Data listing:
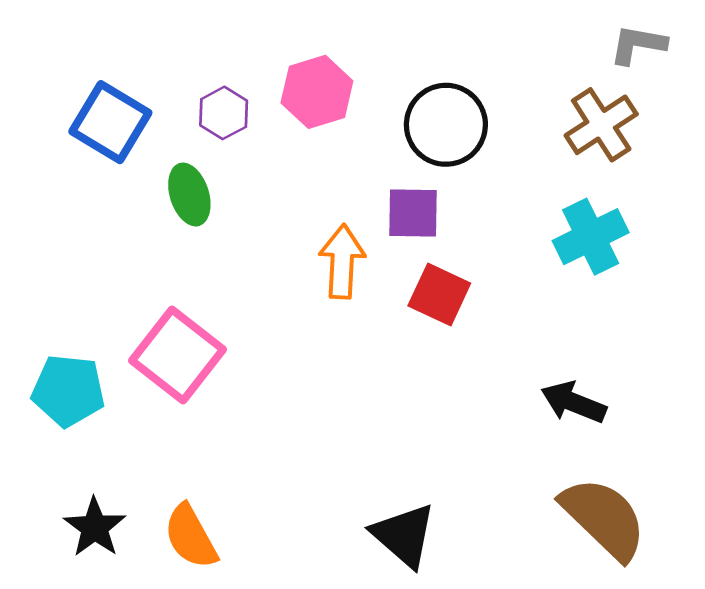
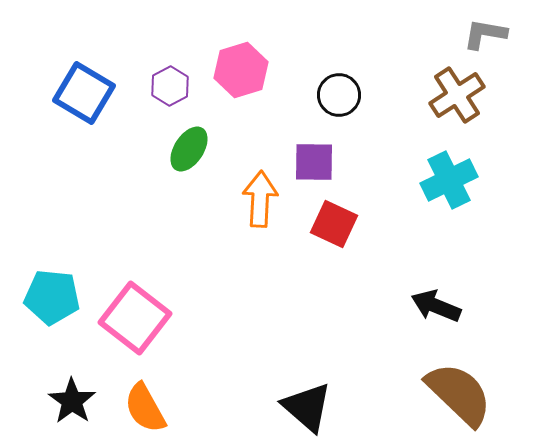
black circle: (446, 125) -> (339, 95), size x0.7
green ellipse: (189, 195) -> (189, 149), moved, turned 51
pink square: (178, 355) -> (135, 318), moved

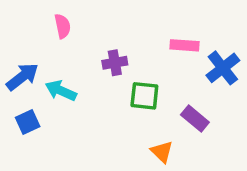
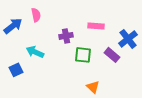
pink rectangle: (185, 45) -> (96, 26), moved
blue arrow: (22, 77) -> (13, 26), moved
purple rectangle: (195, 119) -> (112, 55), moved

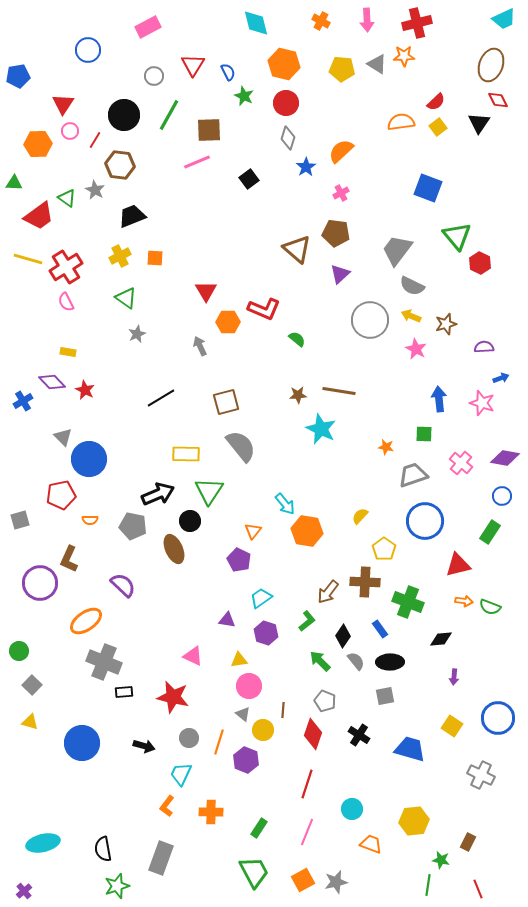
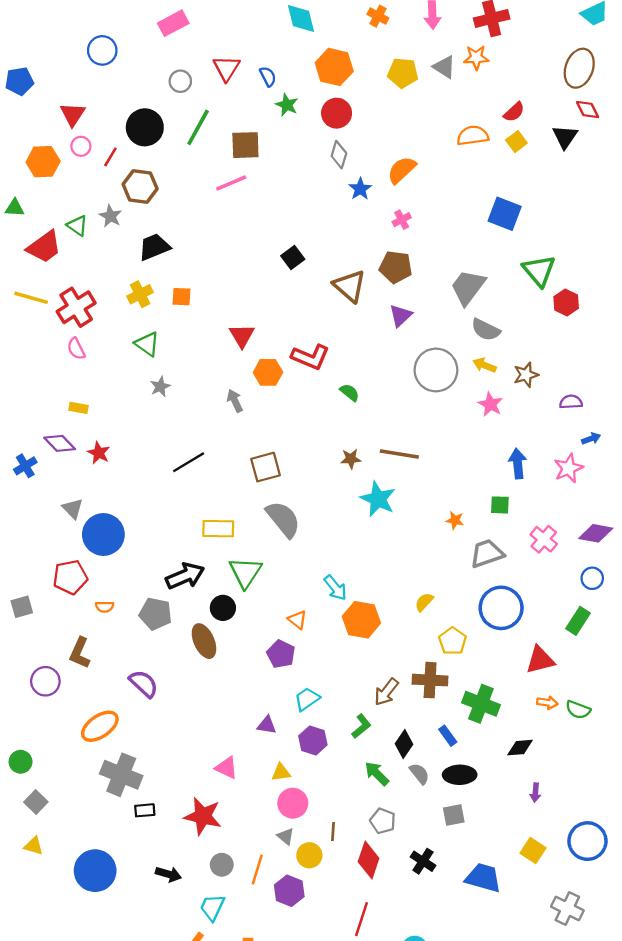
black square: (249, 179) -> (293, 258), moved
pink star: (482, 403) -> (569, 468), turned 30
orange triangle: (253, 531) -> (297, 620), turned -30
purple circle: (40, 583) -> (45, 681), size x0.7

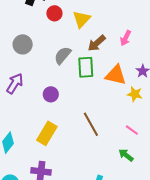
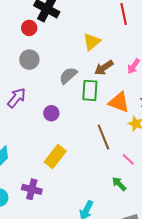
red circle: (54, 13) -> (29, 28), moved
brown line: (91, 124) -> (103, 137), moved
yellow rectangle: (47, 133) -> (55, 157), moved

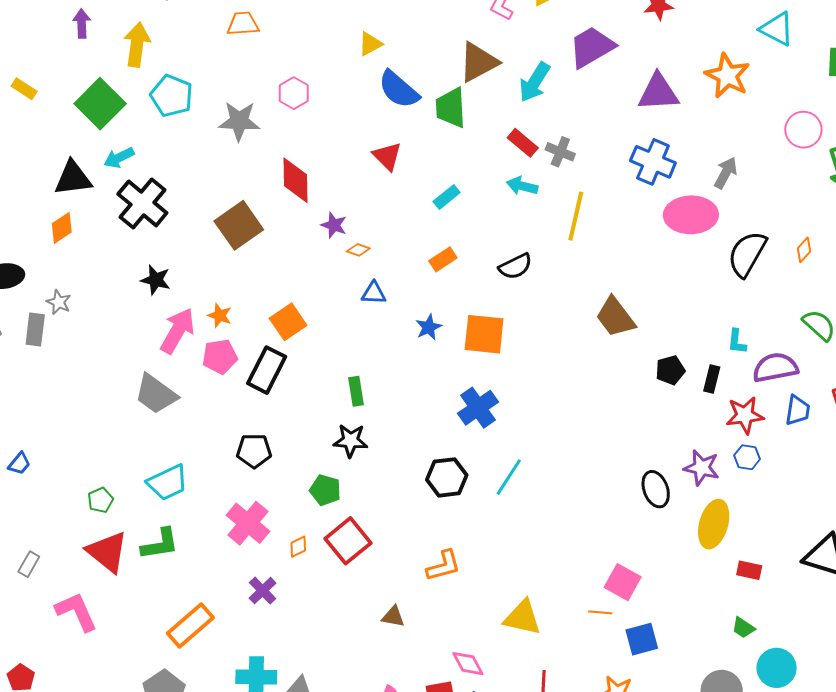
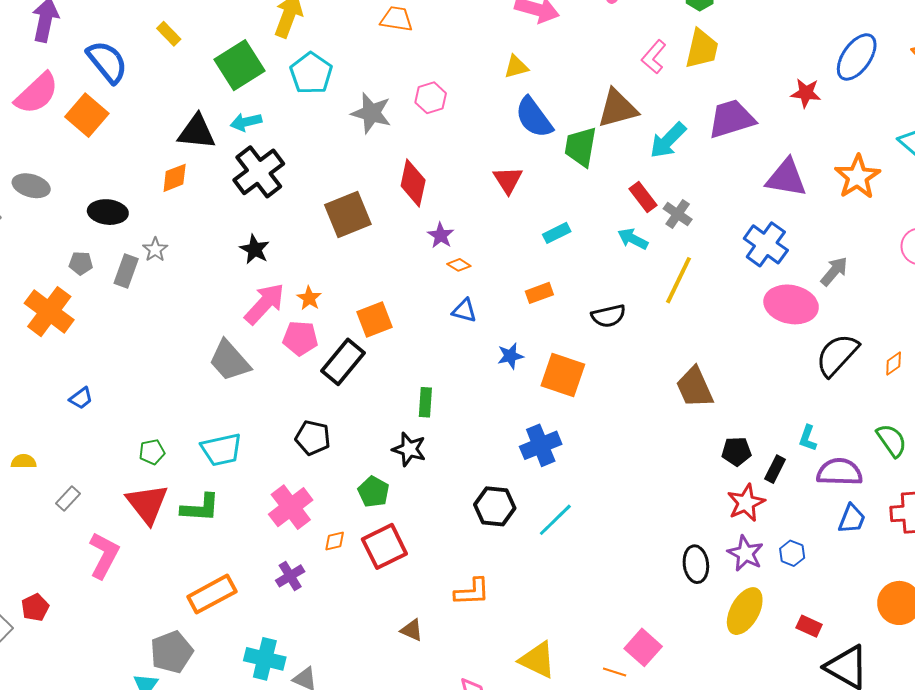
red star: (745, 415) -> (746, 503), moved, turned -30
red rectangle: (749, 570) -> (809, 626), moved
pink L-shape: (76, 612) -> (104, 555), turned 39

Task prompt: If the string "pink" appears in a line of the entries, report the line.

Answer to this exercise:
pink square: (178, 355) -> (135, 318), moved
pink rectangle: (185, 45) -> (96, 26), moved
pink star: (482, 403) -> (569, 468), turned 30
pink L-shape: (76, 612) -> (104, 555), turned 39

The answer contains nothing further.